──────── MATERIALS PROVIDED ────────

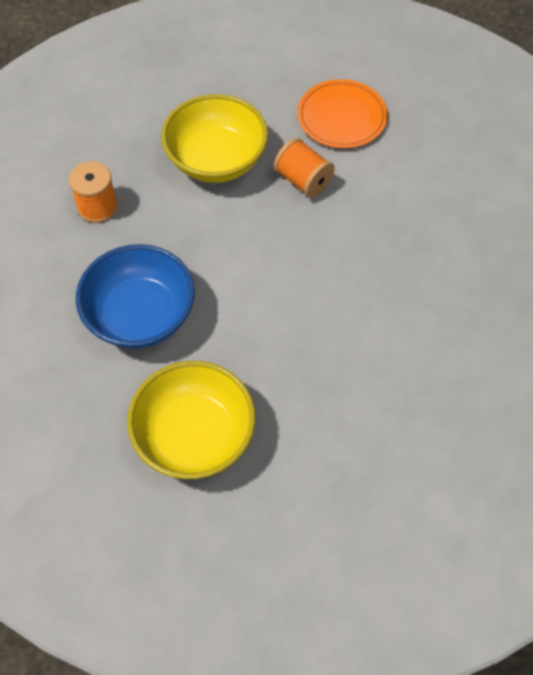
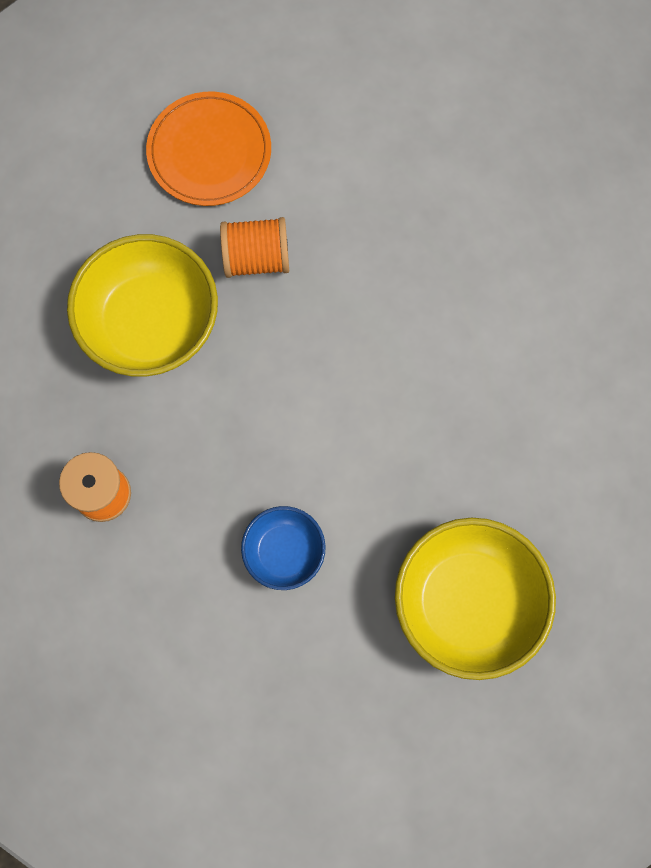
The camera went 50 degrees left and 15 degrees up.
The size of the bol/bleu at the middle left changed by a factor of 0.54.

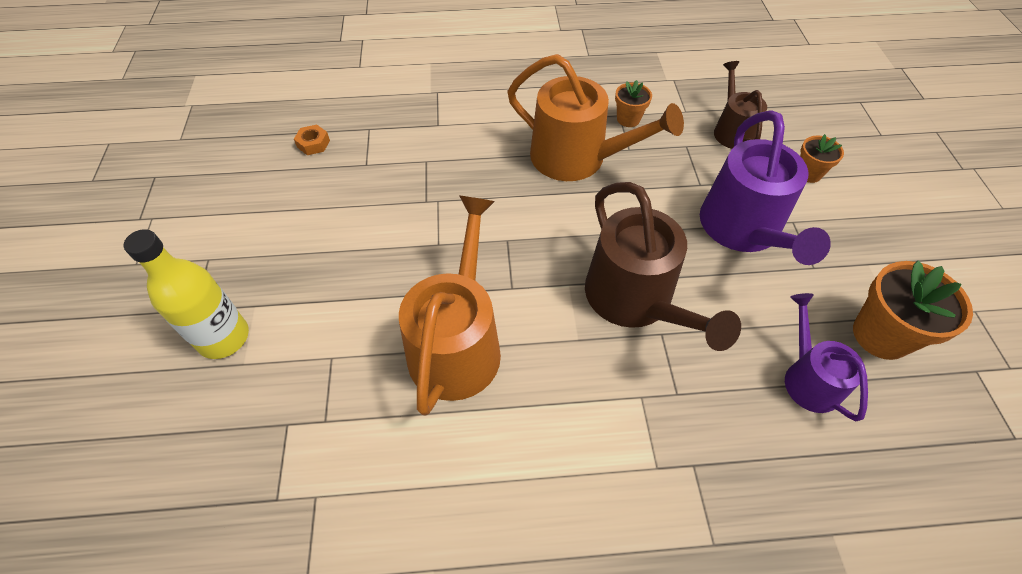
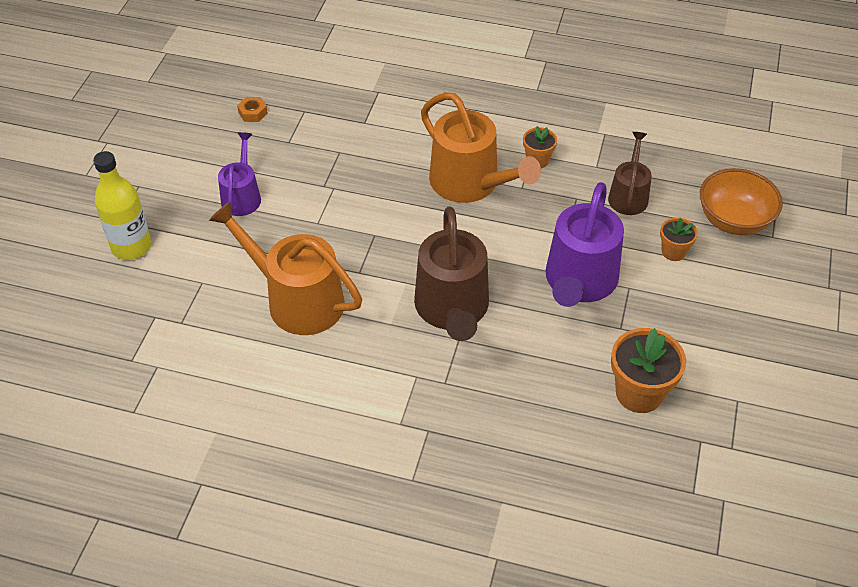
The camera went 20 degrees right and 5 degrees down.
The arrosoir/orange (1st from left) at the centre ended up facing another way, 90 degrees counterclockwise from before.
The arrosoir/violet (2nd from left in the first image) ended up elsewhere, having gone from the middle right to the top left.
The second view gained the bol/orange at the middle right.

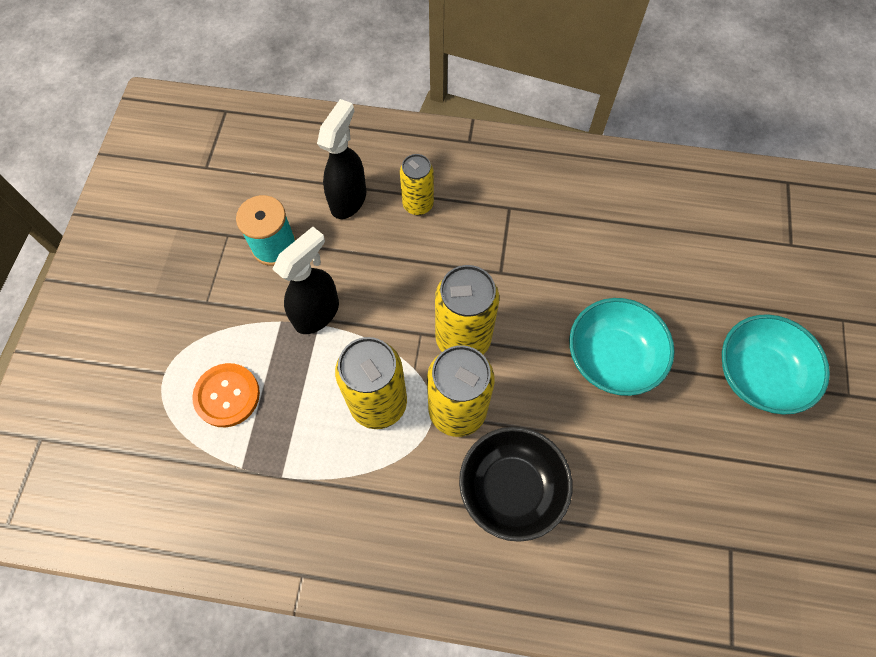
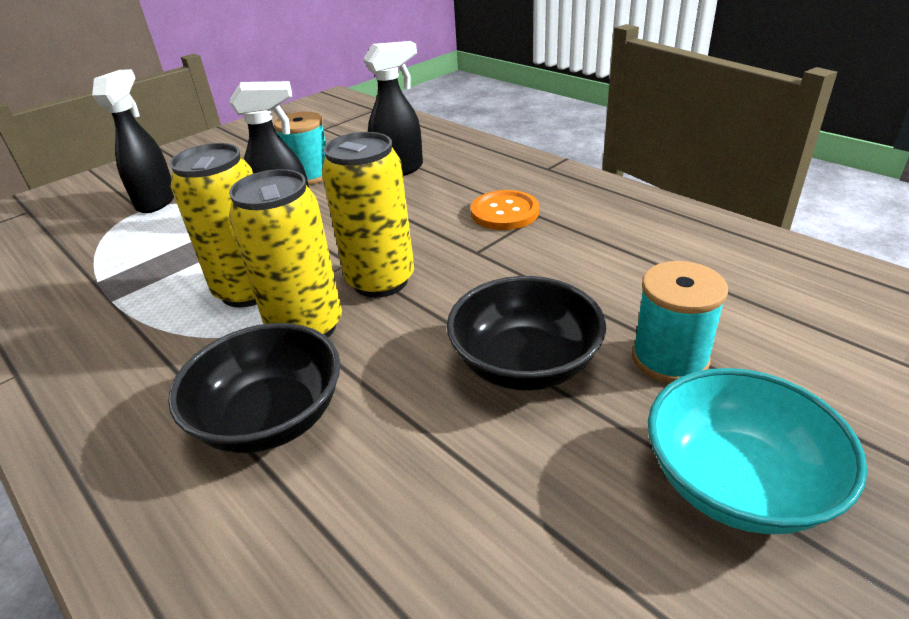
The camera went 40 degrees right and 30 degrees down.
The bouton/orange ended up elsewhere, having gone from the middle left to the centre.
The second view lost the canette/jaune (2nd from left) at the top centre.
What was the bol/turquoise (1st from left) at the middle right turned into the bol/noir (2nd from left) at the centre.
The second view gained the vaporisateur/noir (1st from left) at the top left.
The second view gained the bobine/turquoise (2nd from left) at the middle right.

────────

_AIM OF THE EXERCISE_. The lines to return are those in the records above that hold the word "down".

_RESULT_.
The camera went 20 degrees right and 5 degrees down.
The camera went 40 degrees right and 30 degrees down.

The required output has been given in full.